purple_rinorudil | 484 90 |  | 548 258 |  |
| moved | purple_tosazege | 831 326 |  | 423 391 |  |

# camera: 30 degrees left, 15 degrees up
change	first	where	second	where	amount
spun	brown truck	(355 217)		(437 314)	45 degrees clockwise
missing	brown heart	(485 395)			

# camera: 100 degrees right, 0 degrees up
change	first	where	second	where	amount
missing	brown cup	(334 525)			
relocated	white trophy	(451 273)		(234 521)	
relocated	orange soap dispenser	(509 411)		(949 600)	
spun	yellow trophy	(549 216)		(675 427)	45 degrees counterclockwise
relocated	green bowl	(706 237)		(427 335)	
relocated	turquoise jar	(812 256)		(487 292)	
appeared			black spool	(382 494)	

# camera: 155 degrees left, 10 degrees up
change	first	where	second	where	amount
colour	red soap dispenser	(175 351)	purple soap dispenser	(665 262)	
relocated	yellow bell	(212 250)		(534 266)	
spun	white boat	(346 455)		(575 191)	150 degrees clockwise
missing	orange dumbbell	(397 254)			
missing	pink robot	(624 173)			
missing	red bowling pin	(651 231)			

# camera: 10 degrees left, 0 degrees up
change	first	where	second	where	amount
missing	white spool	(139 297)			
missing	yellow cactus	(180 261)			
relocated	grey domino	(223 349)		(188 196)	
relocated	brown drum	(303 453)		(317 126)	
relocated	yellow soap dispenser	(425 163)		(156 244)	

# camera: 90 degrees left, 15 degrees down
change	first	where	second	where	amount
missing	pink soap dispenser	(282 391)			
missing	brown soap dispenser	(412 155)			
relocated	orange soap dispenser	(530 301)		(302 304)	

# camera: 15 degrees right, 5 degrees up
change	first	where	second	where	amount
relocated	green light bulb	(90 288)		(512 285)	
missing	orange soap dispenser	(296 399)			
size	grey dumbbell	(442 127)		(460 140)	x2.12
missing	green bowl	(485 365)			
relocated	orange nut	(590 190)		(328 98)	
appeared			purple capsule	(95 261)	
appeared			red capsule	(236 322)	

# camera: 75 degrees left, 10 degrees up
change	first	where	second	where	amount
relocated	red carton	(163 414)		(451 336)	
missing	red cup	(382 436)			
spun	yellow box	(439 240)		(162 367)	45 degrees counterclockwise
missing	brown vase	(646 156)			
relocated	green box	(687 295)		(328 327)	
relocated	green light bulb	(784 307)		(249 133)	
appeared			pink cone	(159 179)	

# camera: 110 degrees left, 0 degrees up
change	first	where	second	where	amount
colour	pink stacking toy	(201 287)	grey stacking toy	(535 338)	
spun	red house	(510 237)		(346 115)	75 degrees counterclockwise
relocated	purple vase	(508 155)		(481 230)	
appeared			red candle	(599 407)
==================================================
*Try it:*
Where the string "bulb" occurs in a line of the listing, copy the line.

*Task solution:*
relocated	green light bulb	(90 288)		(512 285)	
relocated	green light bulb	(784 307)		(249 133)	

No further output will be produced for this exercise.